++++ DATA FOR ANALYSIS

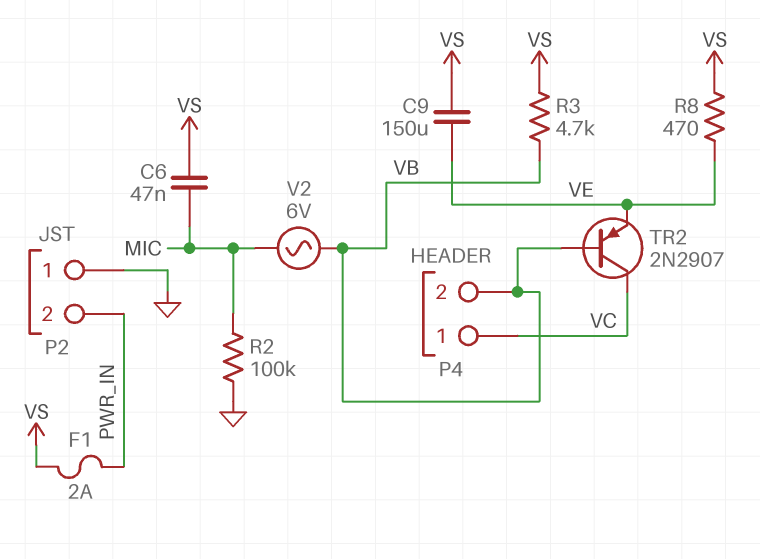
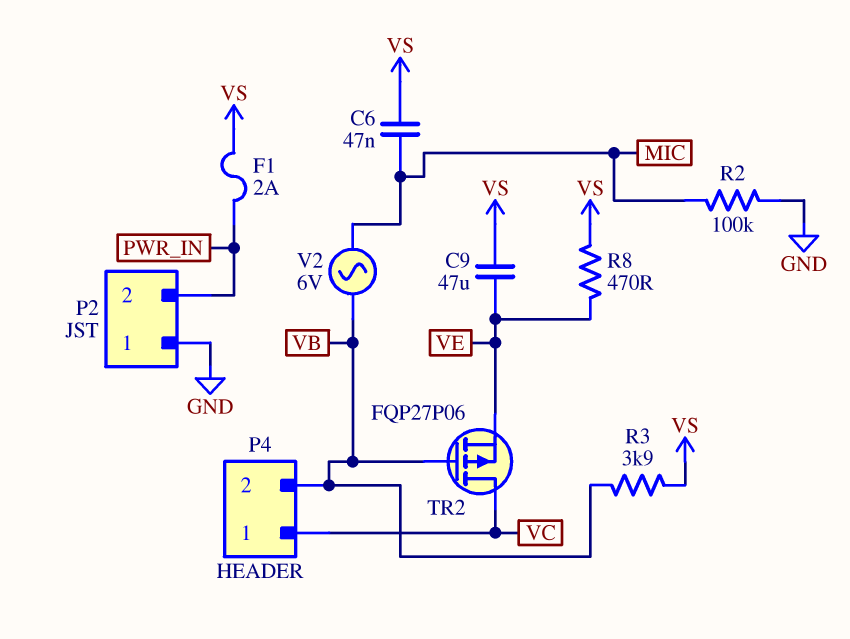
C9: 150uF (VE, VS) -> 47uF (VE, VS)
R3: 4.7k (VB, VS) -> 3.9k (VB, VS)
TR2: PNP 2N2907 (B VB, C VC, E VE) -> PMOS FQP27P06 (G VB, D VC, S VE)

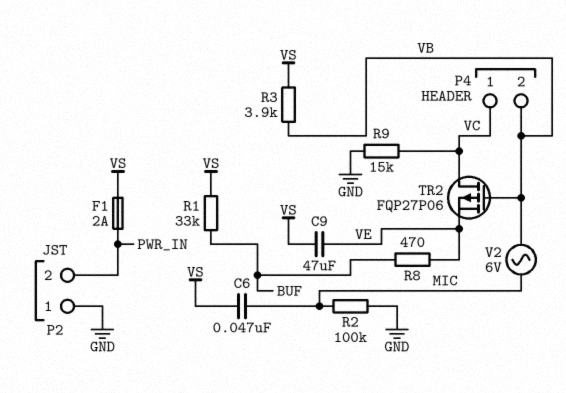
R1: none -> 33k (BUF, VS)
R8: 470 (VE, VS) -> 470 (BUF, VE)
R9: none -> 15k (GND, VC)

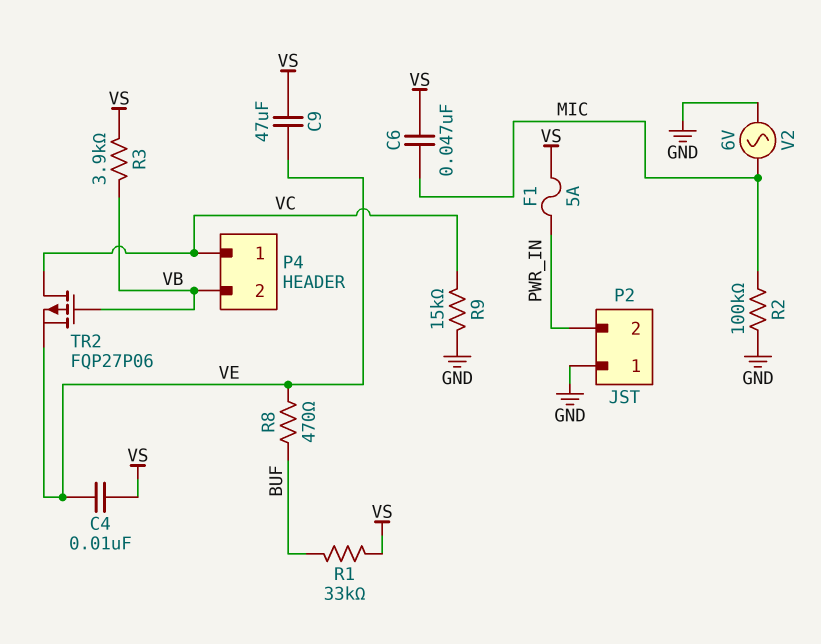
C4: none -> 10nF (VE, VS)
F1: 2A (PWR_IN, VS) -> 5A (PWR_IN, VS)
V2: AC 6V (MIC, VB) -> AC 6V (GND, MIC)

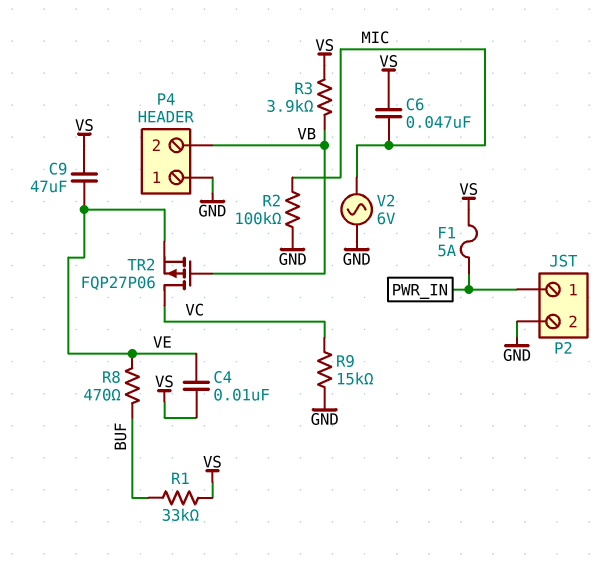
P2 pin 1: GND -> PWR_IN
P2 pin 2: PWR_IN -> GND
P4 pin 1: VC -> GND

++++++++

WORK INSTRUCTIONS
Every line in the material above that has the word "none" should be copied.

WRITTEN ANSWER
R1: none -> 33k (BUF, VS)
R9: none -> 15k (GND, VC)
C4: none -> 10nF (VE, VS)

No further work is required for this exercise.